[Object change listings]
----------

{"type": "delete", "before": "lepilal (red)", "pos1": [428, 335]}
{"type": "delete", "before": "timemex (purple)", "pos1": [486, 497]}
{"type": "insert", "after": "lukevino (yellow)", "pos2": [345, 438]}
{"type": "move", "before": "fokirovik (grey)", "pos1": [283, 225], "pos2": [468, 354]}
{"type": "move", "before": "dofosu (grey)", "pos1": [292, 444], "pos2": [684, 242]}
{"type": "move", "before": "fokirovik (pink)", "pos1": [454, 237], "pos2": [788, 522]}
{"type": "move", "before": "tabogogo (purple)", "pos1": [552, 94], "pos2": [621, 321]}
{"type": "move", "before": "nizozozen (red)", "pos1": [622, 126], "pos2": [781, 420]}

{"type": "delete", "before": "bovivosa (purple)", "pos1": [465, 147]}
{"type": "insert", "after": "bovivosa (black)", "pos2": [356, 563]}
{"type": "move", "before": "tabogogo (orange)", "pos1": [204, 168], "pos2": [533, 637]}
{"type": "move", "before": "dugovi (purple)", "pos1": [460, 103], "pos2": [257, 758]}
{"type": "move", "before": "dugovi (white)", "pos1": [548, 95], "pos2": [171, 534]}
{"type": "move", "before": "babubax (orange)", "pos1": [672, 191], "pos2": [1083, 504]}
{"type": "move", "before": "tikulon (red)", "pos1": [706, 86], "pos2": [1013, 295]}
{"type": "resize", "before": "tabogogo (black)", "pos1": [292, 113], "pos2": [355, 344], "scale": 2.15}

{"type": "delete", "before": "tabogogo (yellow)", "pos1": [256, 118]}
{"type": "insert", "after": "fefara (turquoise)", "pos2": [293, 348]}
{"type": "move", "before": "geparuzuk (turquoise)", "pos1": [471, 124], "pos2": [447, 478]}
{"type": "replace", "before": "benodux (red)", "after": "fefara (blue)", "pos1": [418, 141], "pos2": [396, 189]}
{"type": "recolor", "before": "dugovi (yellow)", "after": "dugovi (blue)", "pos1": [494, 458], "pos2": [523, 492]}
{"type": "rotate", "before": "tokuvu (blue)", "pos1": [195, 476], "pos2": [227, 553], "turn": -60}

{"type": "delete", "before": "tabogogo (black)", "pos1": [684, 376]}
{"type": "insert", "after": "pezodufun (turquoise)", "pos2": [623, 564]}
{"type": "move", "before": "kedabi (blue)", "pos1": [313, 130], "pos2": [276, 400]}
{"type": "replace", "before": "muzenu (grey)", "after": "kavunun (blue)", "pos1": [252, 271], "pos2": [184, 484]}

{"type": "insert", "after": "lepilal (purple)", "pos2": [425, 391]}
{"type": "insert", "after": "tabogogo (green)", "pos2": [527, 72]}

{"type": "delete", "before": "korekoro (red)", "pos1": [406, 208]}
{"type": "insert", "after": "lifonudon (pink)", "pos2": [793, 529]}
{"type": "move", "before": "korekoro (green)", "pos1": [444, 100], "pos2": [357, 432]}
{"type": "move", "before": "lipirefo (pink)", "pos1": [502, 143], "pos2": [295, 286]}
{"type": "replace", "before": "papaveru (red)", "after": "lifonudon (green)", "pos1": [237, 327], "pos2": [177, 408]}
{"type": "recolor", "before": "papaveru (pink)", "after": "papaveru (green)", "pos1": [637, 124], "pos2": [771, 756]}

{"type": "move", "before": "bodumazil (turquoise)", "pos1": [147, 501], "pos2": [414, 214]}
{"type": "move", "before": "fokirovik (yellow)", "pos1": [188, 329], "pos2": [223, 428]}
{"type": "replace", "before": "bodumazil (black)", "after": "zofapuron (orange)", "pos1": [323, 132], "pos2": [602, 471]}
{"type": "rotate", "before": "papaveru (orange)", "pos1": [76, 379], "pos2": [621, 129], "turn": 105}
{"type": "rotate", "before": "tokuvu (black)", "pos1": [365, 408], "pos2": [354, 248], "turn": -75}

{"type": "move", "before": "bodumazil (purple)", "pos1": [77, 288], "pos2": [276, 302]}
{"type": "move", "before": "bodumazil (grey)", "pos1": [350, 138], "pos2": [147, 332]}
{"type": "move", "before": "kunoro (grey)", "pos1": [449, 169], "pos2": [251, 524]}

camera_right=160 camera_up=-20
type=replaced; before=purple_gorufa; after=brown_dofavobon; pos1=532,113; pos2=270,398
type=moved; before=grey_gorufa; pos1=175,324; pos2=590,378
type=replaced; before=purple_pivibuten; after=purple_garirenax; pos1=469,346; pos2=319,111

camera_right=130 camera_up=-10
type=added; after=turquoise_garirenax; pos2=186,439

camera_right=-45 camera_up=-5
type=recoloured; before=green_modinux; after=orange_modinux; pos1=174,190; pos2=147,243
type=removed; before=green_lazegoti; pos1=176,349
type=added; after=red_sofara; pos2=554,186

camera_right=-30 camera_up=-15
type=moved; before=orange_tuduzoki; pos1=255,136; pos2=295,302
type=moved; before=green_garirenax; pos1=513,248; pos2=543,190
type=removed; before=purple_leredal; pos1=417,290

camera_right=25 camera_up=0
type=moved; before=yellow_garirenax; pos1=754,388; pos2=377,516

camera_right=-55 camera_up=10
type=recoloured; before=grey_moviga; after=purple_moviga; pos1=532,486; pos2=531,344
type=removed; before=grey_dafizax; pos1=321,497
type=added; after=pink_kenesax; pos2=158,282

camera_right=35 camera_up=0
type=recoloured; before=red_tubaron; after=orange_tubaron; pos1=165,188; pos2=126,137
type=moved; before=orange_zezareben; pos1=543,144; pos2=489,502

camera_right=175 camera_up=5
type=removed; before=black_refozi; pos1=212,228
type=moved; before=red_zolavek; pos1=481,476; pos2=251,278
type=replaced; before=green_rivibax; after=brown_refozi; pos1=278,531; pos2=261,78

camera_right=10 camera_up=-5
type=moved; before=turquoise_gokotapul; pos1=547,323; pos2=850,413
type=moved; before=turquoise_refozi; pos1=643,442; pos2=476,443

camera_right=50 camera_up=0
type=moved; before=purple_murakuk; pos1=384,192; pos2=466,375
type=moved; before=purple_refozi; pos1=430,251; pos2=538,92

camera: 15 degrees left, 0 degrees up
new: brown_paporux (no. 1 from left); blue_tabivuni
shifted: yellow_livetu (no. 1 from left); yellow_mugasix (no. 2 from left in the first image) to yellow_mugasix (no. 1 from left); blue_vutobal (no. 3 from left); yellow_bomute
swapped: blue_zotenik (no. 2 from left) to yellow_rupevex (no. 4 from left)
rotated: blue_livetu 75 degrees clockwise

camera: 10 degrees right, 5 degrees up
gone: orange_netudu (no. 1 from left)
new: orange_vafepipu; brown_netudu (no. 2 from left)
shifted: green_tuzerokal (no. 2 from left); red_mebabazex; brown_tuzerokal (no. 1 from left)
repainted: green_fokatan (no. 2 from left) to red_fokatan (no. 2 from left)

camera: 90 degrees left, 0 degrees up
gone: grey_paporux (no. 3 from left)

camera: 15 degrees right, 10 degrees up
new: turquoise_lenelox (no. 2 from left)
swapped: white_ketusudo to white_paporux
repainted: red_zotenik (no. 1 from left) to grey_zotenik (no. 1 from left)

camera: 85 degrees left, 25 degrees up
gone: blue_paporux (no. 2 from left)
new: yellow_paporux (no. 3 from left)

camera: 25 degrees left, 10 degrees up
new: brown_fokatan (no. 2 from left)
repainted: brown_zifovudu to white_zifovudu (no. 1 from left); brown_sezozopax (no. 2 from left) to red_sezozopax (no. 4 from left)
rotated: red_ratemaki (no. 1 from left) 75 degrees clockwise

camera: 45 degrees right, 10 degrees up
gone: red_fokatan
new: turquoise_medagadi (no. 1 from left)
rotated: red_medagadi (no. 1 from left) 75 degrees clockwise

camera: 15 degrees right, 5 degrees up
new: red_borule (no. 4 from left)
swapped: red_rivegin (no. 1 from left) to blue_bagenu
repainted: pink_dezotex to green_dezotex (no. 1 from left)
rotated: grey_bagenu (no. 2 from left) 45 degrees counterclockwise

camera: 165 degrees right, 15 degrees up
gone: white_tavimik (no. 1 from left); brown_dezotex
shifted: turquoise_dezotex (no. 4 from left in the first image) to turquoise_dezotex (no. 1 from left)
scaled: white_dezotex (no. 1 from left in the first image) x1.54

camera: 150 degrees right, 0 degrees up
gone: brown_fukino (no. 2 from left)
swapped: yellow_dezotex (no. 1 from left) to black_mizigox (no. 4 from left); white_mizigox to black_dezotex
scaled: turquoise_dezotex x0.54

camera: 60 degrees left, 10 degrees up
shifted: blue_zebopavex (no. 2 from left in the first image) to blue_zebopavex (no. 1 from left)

----------

**What is being asked**
Using the entries above, output exactly the lines between the line holding "camera_right=160 camera_up=-20" and the line holding "type=moved; before=grey_gorufa; pos1=175,324;", end lines included, and nothing more.

**Written response**
camera_right=160 camera_up=-20
type=replaced; before=purple_gorufa; after=brown_dofavobon; pos1=532,113; pos2=270,398
type=moved; before=grey_gorufa; pos1=175,324; pos2=590,378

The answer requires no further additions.